> _The problem_
Each line of the data below should be restated exactly, with images left out.

> _Records for processing_
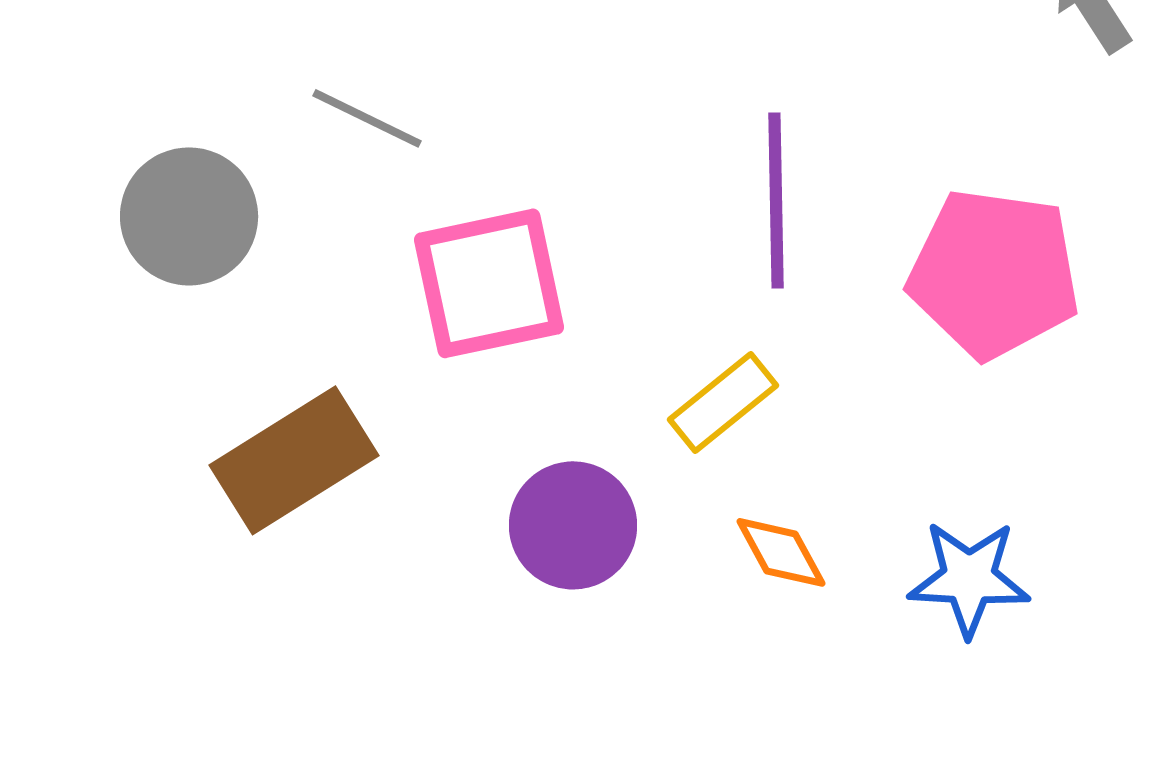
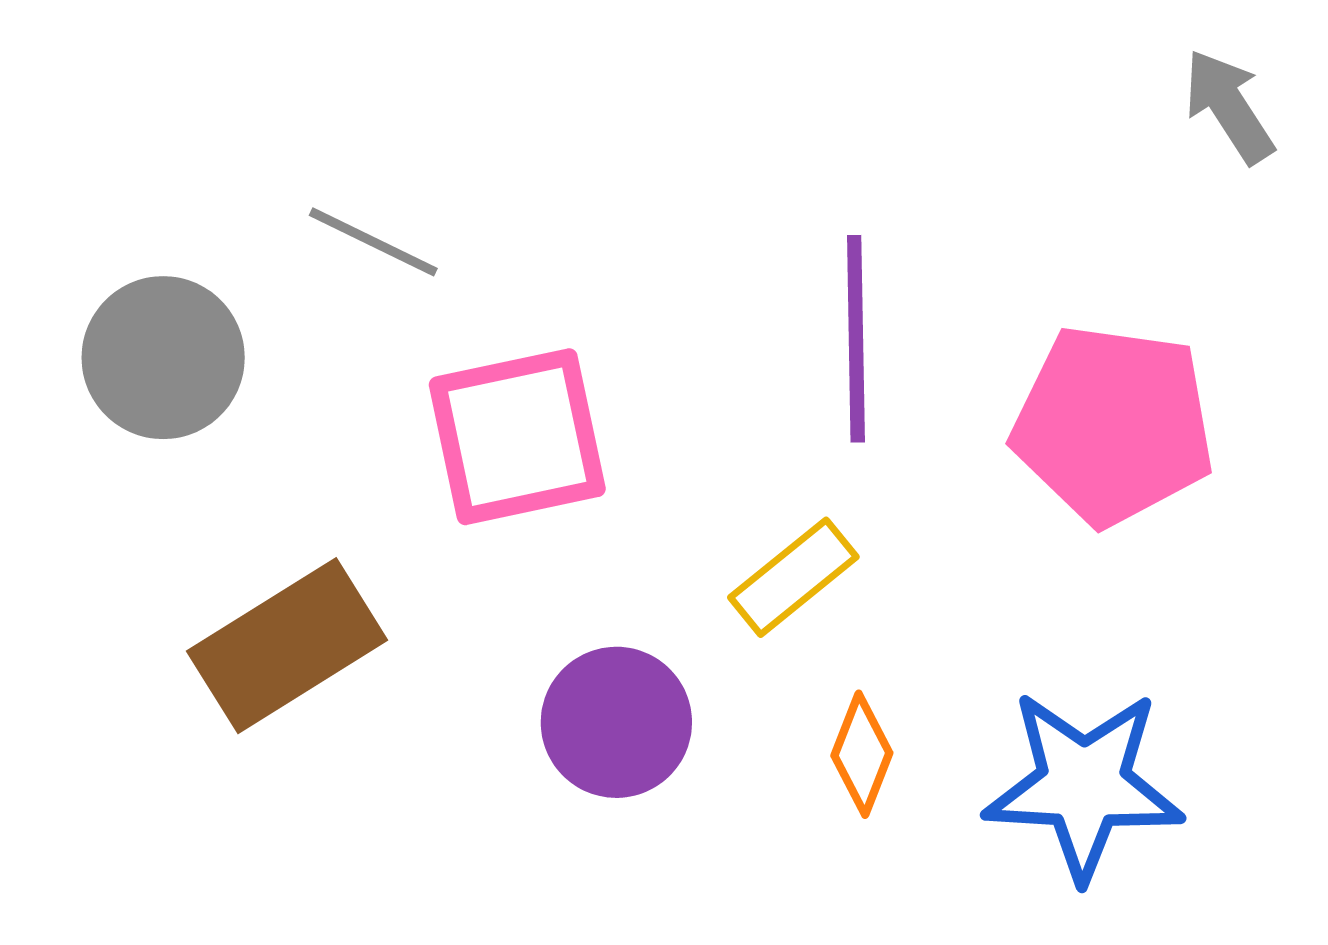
orange diamond: (781, 552) -> (862, 754), turned 50
blue star: (969, 578) -> (1084, 785), size x1.4

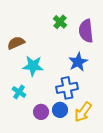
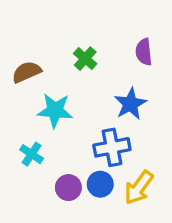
green cross: (60, 22) -> (85, 59), moved
purple semicircle: (86, 31) -> (144, 52), size x0.7

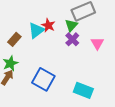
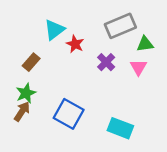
green triangle: (71, 25) -> (145, 44), moved, turned 40
cyan triangle: (36, 30) -> (54, 30), moved

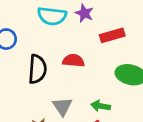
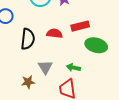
red rectangle: (112, 35) -> (80, 26), moved

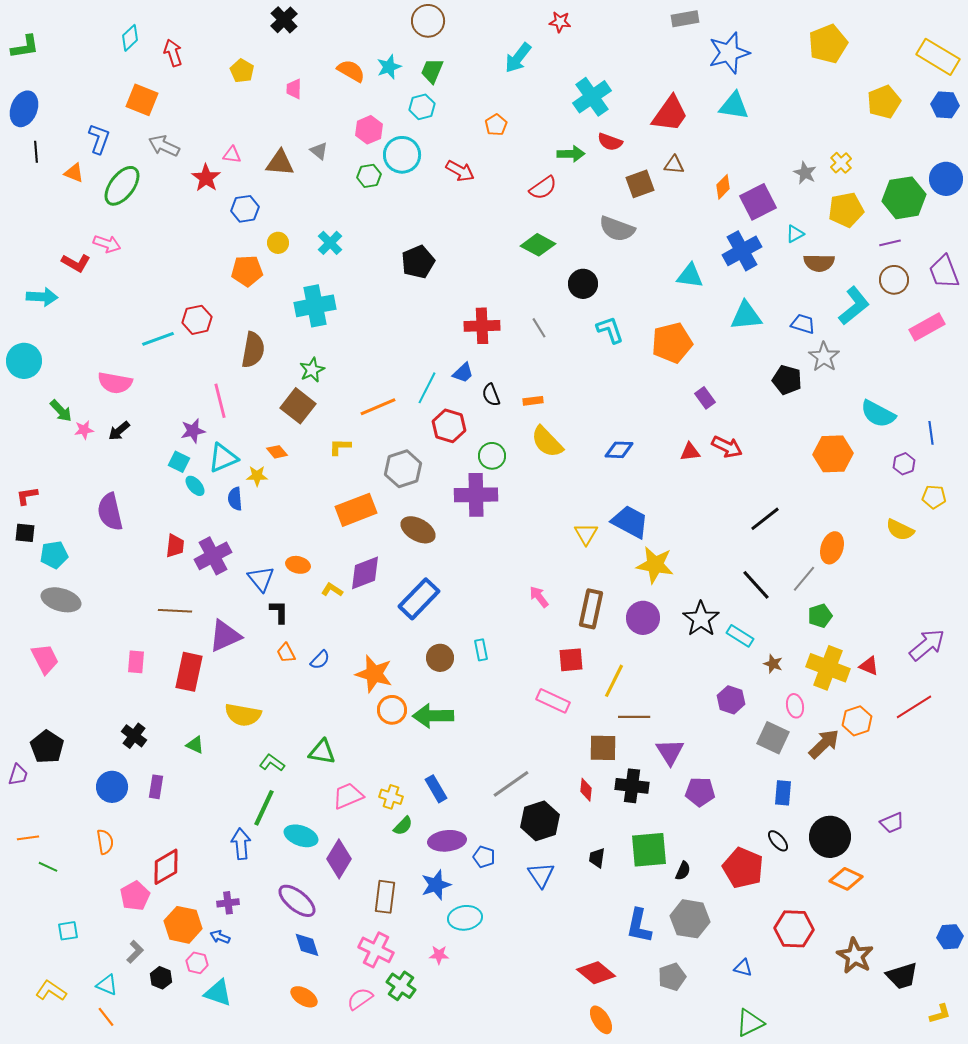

> _Answer section_
orange diamond: (781, 552) -> (862, 754), turned 50
blue star: (969, 578) -> (1084, 785), size x1.4

green cross: (60, 22) -> (85, 59), moved
purple semicircle: (86, 31) -> (144, 52), size x0.7

green triangle: (71, 25) -> (145, 44), moved, turned 40
cyan triangle: (36, 30) -> (54, 30), moved

red rectangle: (112, 35) -> (80, 26), moved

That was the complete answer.